(Beginning of Data extracts)

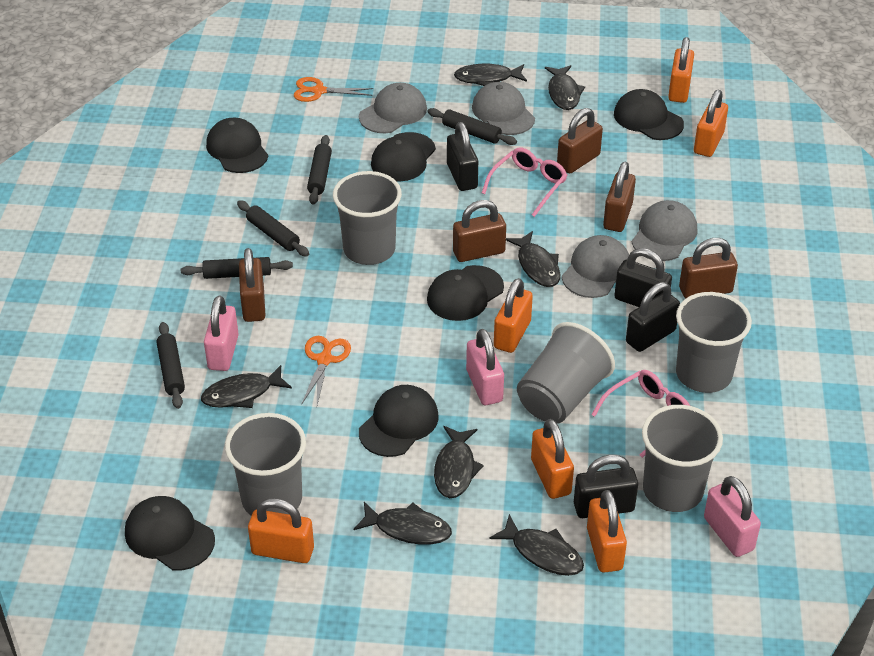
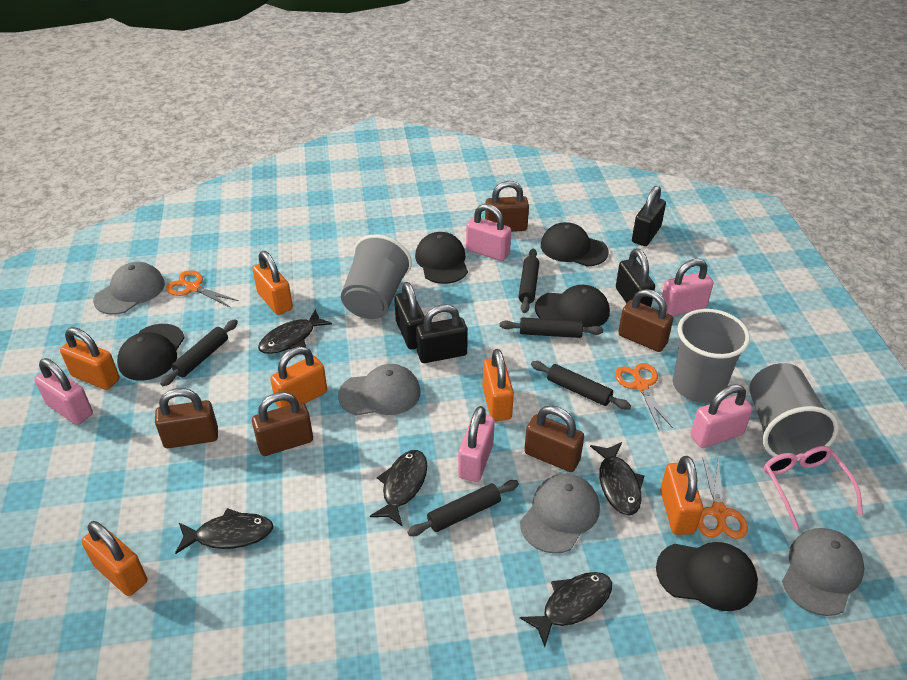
black cap: 6 -> 5
black fish: 7 -> 5
grey cup: 5 -> 3
orange scissors: 2 -> 3
pink glasses: 2 -> 1
pink padlock: 3 -> 5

(End of Data extracts)

Problem to work on
Output each record above exactly as written. Skip any pictures.

Response
black cap: 6 -> 5
black fish: 7 -> 5
grey cup: 5 -> 3
orange scissors: 2 -> 3
pink glasses: 2 -> 1
pink padlock: 3 -> 5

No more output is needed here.